### Aim
Copy out every line below that contains the word "Where".
==== Data for processing ====
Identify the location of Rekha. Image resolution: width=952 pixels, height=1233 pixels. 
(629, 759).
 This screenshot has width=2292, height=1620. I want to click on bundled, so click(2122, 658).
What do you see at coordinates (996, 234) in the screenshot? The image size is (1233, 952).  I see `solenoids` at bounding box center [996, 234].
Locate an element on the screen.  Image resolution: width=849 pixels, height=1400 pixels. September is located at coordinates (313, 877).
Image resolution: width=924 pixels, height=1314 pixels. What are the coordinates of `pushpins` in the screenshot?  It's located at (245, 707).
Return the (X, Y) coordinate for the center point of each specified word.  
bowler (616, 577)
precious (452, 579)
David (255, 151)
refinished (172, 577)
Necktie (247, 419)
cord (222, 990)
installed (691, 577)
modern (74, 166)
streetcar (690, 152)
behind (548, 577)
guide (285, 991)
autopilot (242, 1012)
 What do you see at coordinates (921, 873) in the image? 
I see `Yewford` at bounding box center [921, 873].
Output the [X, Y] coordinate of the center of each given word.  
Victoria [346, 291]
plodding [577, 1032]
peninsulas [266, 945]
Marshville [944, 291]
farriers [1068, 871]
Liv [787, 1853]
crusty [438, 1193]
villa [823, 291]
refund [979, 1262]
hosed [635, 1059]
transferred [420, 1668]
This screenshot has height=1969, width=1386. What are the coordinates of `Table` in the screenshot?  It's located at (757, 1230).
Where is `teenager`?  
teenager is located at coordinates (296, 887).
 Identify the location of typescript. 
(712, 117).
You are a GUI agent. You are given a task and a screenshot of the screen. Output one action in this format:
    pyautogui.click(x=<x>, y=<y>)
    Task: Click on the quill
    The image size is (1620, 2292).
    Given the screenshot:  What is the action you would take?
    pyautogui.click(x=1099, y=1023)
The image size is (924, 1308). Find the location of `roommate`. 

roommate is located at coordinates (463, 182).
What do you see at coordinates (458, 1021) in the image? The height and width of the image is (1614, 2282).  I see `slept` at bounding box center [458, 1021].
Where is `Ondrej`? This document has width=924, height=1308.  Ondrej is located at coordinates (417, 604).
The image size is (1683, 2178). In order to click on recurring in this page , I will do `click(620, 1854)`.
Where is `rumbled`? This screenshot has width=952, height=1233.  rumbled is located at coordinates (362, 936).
====
### Expected output
Where is `teenager`?  
Where is `Ondrej`? This document has width=924, height=1308.  Ondrej is located at coordinates (417, 604).
Where is `rumbled`? This screenshot has width=952, height=1233.  rumbled is located at coordinates (362, 936).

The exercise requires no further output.